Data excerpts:
* * * *

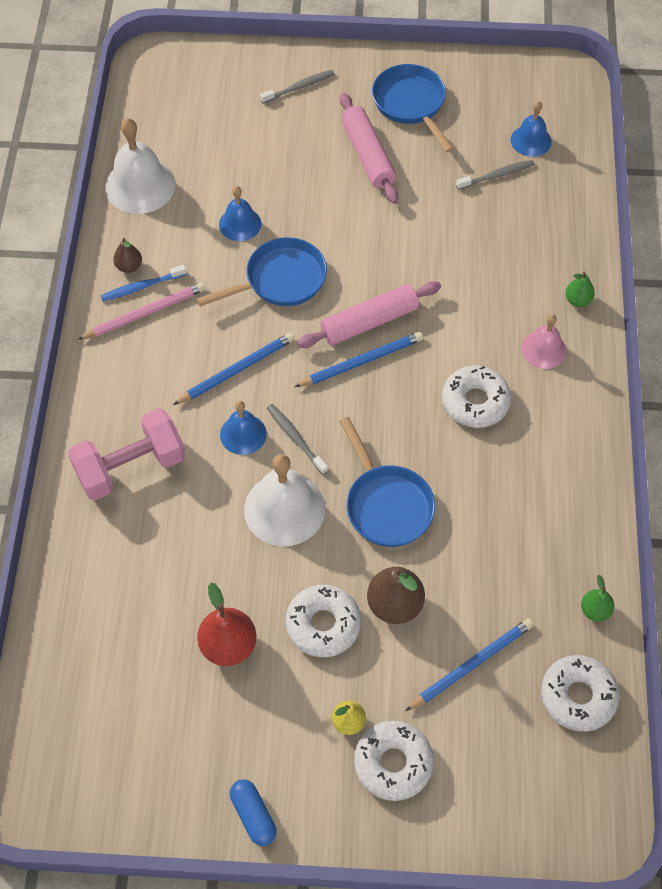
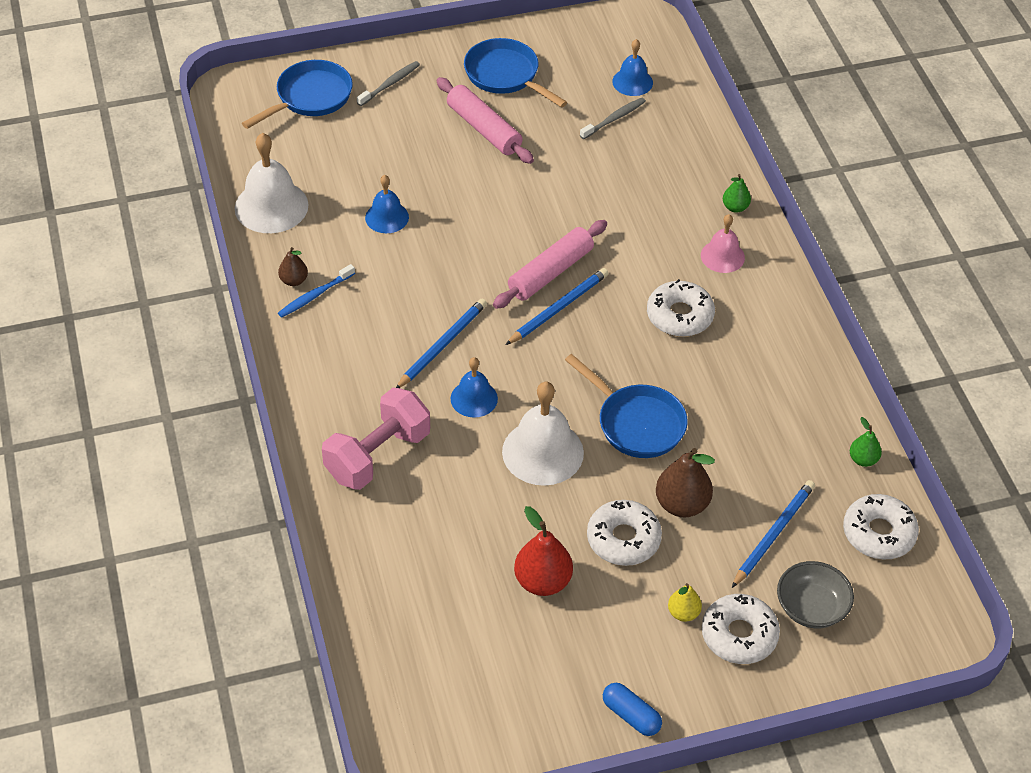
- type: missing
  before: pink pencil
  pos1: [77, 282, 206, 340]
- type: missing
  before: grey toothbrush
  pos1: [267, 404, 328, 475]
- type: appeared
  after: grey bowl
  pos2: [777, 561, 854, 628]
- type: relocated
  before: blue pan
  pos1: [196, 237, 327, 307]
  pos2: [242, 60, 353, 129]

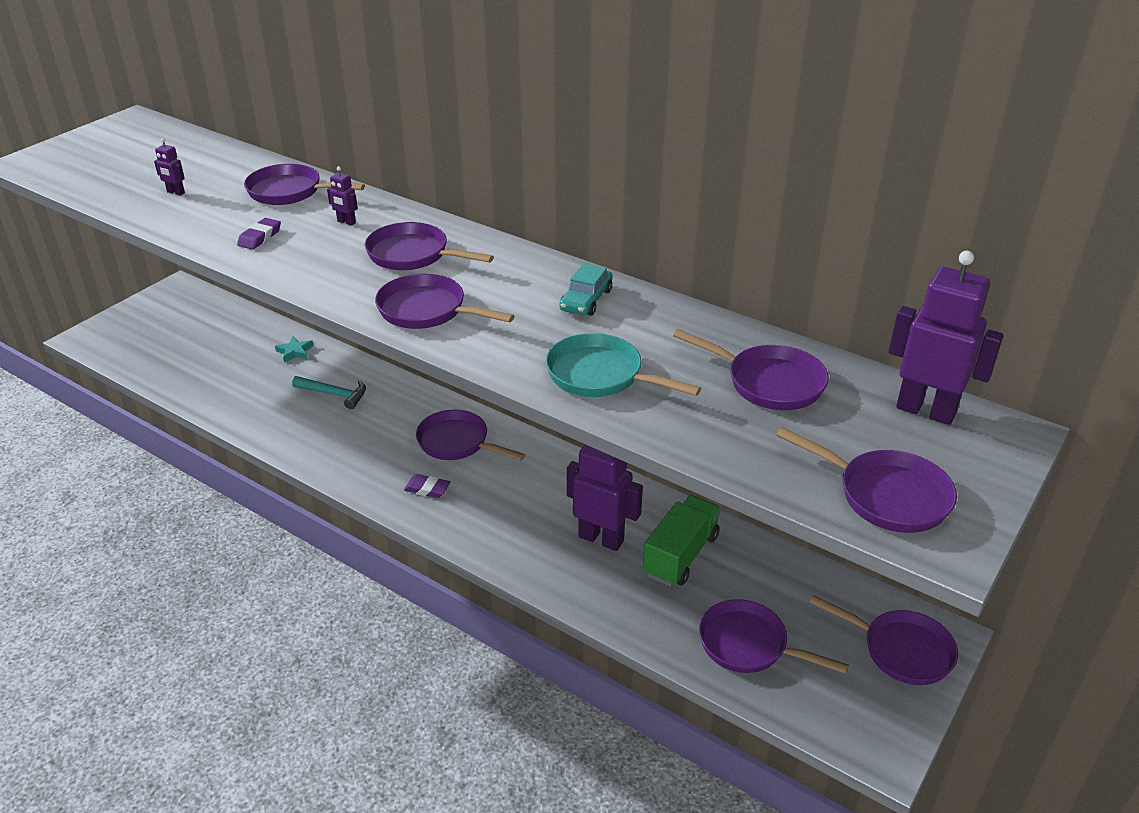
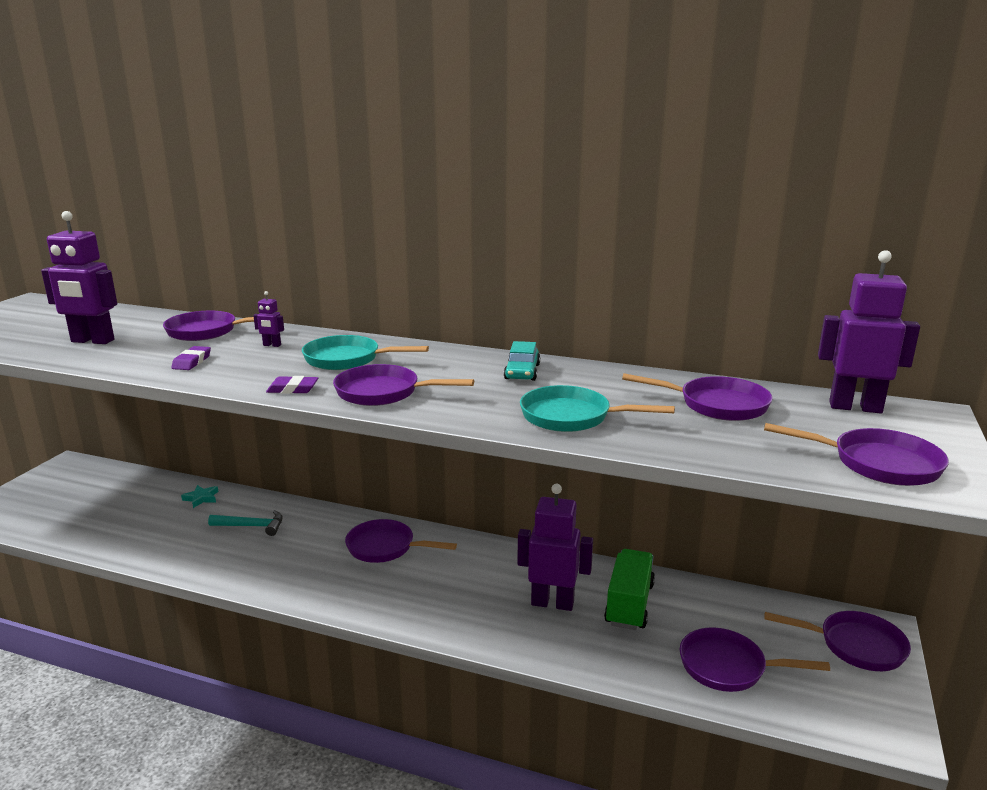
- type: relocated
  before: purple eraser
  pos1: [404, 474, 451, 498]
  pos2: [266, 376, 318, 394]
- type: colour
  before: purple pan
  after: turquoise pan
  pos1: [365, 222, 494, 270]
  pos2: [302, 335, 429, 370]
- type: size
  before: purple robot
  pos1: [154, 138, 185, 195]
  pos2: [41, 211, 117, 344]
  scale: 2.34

* * * *

* _About this task_
Write every record out again exactly, omitting the pictures they hold.

* _Solution for this exercise_
- type: missing
  before: pink pencil
  pos1: [77, 282, 206, 340]
- type: missing
  before: grey toothbrush
  pos1: [267, 404, 328, 475]
- type: appeared
  after: grey bowl
  pos2: [777, 561, 854, 628]
- type: relocated
  before: blue pan
  pos1: [196, 237, 327, 307]
  pos2: [242, 60, 353, 129]

- type: relocated
  before: purple eraser
  pos1: [404, 474, 451, 498]
  pos2: [266, 376, 318, 394]
- type: colour
  before: purple pan
  after: turquoise pan
  pos1: [365, 222, 494, 270]
  pos2: [302, 335, 429, 370]
- type: size
  before: purple robot
  pos1: [154, 138, 185, 195]
  pos2: [41, 211, 117, 344]
  scale: 2.34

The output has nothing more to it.